Assignment:
Within this material, find every line where the string "lime" appears, and copy it out.

Recorded data:
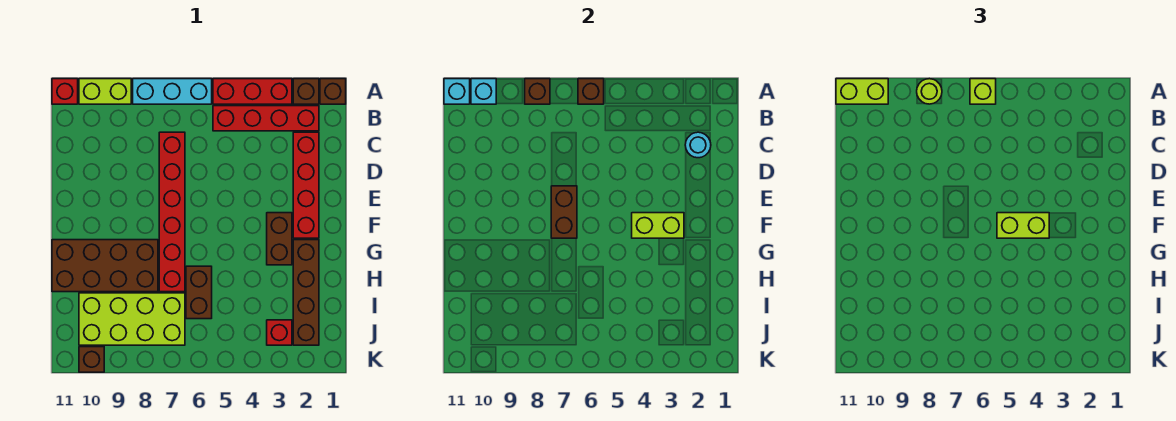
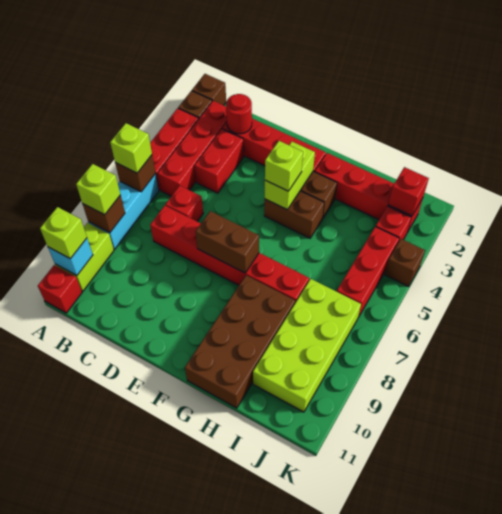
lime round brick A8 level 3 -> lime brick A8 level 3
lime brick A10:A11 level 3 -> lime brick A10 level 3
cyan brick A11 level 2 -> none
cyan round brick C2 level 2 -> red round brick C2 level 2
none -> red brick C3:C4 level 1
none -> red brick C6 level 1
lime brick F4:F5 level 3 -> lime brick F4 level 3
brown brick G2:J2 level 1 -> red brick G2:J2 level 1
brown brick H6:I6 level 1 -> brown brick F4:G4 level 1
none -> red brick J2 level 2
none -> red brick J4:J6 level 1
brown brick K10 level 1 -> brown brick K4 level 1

---

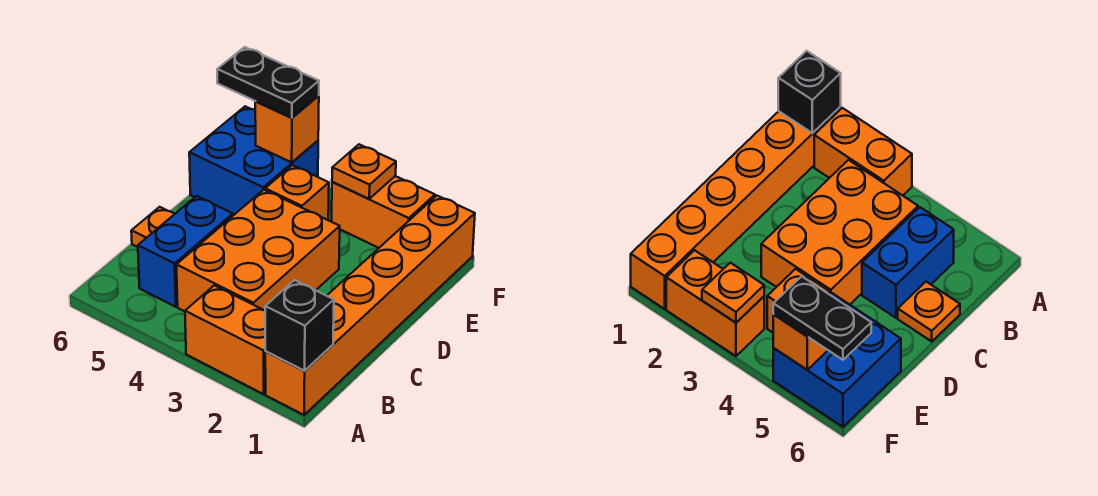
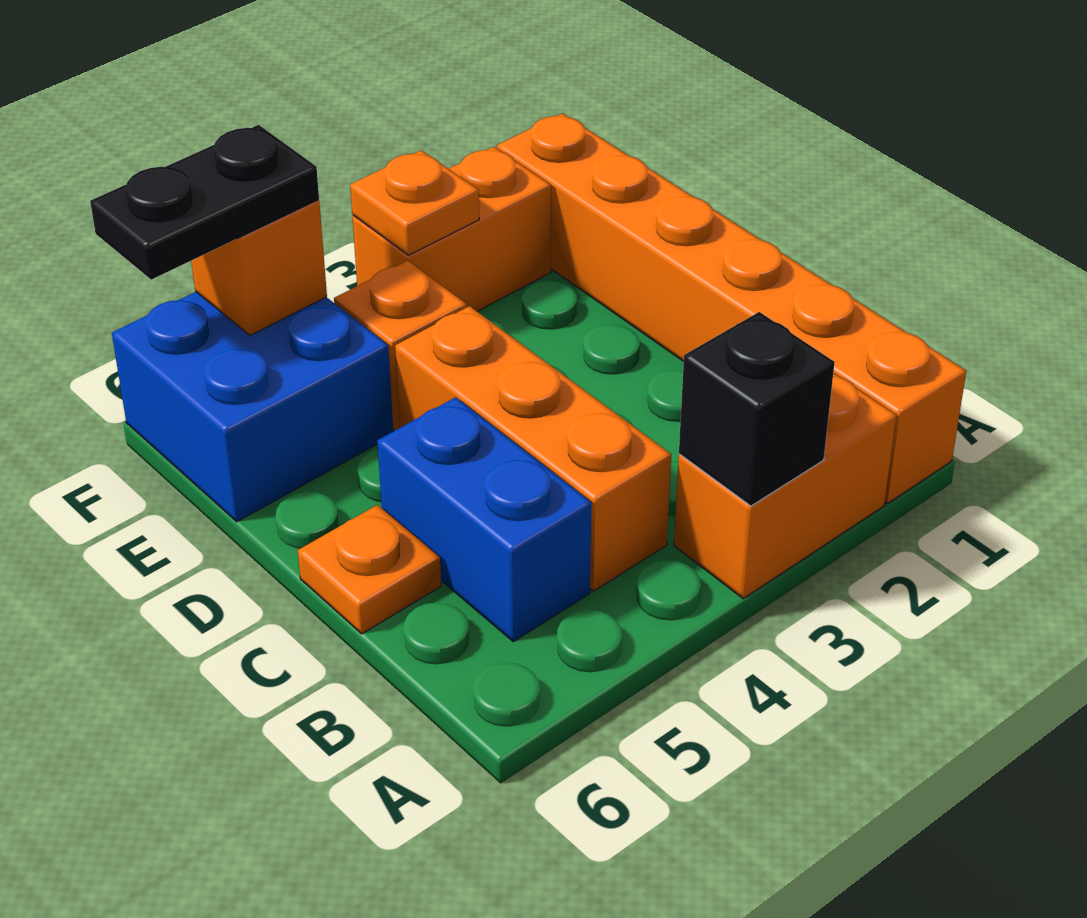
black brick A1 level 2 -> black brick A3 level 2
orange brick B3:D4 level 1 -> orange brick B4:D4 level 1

Solved problem:
lime round brick A8 level 3 -> lime brick A8 level 3
lime brick A10:A11 level 3 -> lime brick A10 level 3
lime brick F4:F5 level 3 -> lime brick F4 level 3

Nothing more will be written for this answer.